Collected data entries

+++

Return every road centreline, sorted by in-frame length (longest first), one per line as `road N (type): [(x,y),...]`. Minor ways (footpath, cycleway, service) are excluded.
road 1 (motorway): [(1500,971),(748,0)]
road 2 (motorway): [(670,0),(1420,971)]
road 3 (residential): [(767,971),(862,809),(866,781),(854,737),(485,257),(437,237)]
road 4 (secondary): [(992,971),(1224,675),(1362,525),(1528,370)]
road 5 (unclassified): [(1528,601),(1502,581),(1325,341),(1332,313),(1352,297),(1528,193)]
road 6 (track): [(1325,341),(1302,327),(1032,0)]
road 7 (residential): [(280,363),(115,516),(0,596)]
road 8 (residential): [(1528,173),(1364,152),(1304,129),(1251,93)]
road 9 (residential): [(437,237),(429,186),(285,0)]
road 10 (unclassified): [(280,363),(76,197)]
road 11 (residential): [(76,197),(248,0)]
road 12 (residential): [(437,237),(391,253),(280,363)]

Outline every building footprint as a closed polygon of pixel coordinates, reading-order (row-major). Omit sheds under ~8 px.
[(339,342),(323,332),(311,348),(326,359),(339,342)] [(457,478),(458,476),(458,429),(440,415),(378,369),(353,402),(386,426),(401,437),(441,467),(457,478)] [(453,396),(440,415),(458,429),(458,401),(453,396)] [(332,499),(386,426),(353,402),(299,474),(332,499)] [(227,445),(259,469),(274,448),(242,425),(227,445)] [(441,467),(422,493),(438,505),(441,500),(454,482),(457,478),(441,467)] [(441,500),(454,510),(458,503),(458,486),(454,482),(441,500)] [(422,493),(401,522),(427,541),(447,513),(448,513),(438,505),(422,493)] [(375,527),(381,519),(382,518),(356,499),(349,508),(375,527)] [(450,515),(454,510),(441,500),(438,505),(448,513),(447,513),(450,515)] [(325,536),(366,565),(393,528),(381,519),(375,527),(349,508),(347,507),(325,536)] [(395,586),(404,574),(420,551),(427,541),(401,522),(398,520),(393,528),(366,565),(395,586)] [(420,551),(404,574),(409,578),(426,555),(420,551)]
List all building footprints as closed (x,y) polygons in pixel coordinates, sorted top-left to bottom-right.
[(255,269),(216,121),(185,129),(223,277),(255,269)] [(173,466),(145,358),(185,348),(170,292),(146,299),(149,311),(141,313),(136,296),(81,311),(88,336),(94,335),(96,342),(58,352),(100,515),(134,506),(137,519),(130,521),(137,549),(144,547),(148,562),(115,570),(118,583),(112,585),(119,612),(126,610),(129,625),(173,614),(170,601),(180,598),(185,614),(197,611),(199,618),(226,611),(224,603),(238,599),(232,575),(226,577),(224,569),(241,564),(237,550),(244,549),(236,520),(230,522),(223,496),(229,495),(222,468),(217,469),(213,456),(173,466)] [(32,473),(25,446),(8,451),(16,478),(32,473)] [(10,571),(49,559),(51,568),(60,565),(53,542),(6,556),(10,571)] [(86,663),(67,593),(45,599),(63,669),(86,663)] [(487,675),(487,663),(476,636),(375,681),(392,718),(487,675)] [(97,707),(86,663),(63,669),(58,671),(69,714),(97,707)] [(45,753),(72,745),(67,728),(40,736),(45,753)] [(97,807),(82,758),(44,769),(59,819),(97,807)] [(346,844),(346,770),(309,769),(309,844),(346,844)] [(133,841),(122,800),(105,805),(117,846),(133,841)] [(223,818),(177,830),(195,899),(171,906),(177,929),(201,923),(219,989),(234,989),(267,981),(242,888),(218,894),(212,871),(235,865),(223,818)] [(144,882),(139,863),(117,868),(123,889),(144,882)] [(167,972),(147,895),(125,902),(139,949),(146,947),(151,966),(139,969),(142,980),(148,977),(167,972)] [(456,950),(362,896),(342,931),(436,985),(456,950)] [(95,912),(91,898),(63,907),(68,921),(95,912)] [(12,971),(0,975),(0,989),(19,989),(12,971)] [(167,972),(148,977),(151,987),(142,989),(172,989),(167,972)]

+++

**WHAT NEEDS TO BE DONE**
Would you state how many lines of the data above hold the string "unclassified"? Reply with the number alone.

**ANSWER TO THIS TASK**
2